::: EXERCISE DATA :::
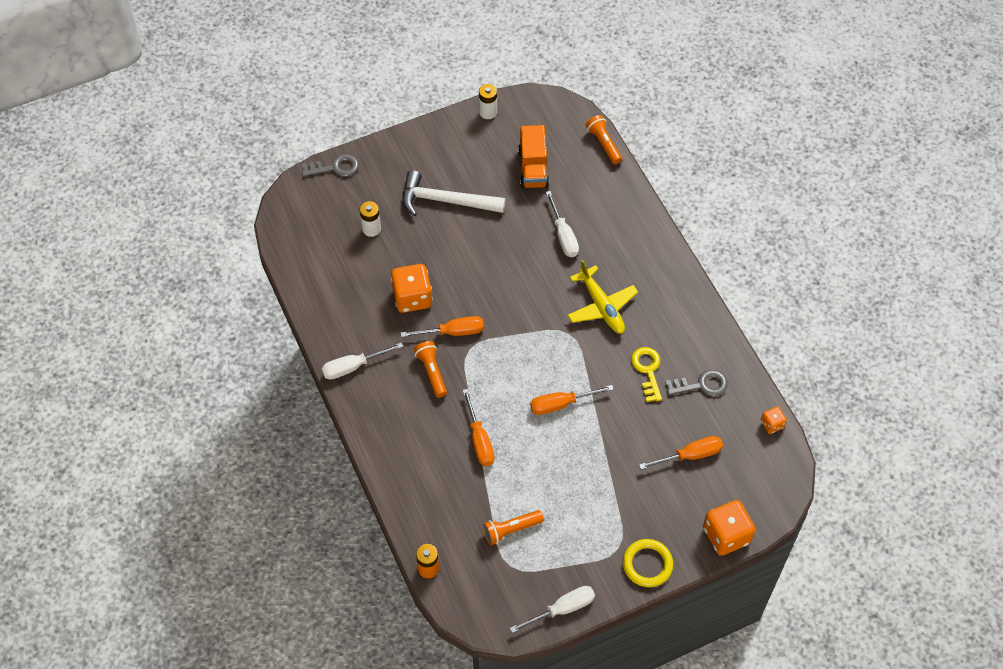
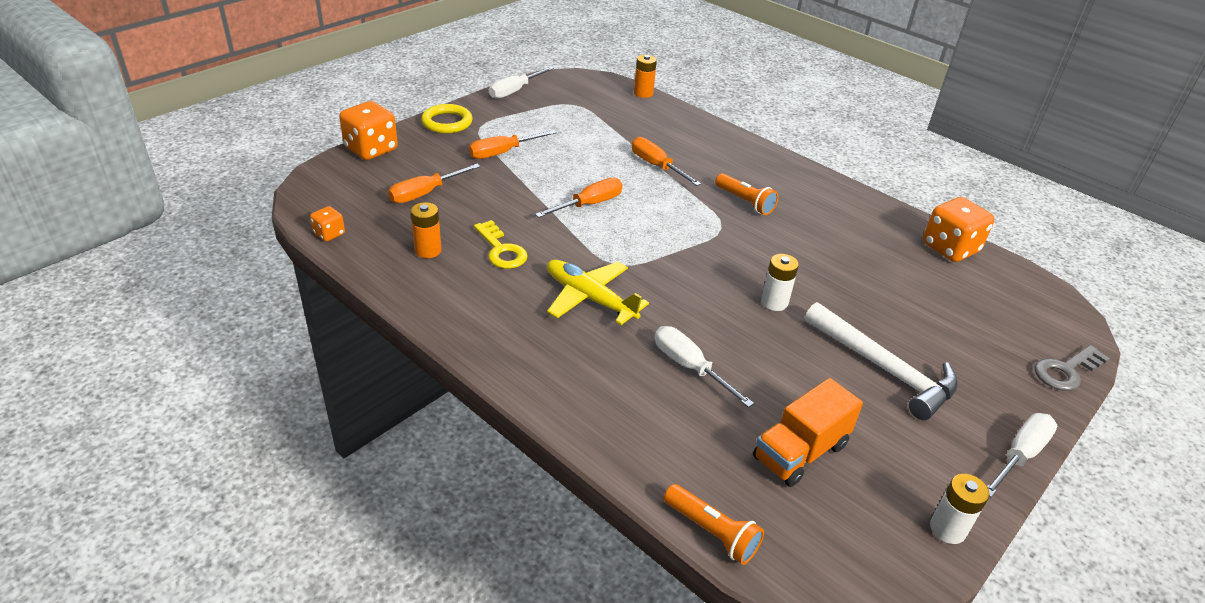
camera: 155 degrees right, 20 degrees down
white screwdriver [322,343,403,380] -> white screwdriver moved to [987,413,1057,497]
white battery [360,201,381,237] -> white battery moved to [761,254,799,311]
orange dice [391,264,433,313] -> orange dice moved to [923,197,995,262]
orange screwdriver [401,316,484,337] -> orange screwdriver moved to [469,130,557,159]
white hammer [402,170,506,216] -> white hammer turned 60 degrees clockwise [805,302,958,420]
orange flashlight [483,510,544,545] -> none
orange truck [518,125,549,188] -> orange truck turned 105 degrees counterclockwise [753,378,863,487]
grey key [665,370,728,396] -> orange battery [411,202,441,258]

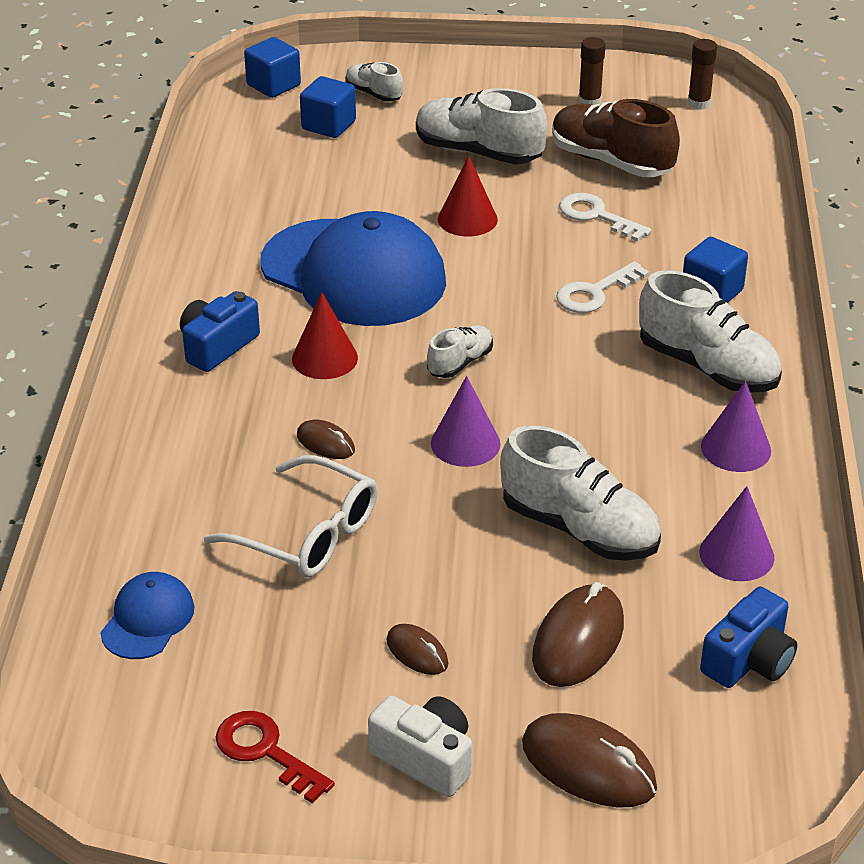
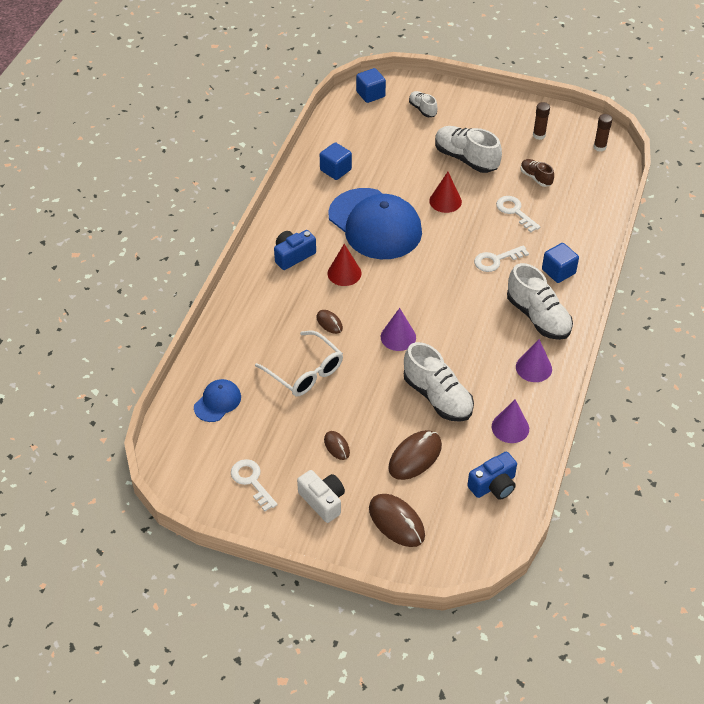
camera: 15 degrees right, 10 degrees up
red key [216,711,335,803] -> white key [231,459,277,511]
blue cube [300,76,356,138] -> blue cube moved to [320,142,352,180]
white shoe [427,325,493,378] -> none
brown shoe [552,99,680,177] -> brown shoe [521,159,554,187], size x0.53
:::
::: EXERCISE DATA :::
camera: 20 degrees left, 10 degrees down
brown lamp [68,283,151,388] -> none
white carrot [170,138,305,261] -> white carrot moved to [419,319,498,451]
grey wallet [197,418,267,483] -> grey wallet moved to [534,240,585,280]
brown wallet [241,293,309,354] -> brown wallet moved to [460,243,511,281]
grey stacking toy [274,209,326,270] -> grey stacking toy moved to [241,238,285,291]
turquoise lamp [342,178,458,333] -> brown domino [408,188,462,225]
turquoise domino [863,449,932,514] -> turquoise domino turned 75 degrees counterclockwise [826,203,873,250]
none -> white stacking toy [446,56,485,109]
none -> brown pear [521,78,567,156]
:::
::: EXERCISE DATA :::
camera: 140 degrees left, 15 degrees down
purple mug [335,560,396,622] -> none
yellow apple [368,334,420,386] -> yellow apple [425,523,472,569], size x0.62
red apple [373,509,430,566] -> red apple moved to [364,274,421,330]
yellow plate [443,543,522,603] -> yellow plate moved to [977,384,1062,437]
:::
▸ **YOUR OBJECTIVE**: Go through the entries and copy every line with "turquoise".

▸ **COMPLETED TASK**:
turquoise lamp [342,178,458,333] -> brown domino [408,188,462,225]
turquoise domino [863,449,932,514] -> turquoise domino turned 75 degrees counterclockwise [826,203,873,250]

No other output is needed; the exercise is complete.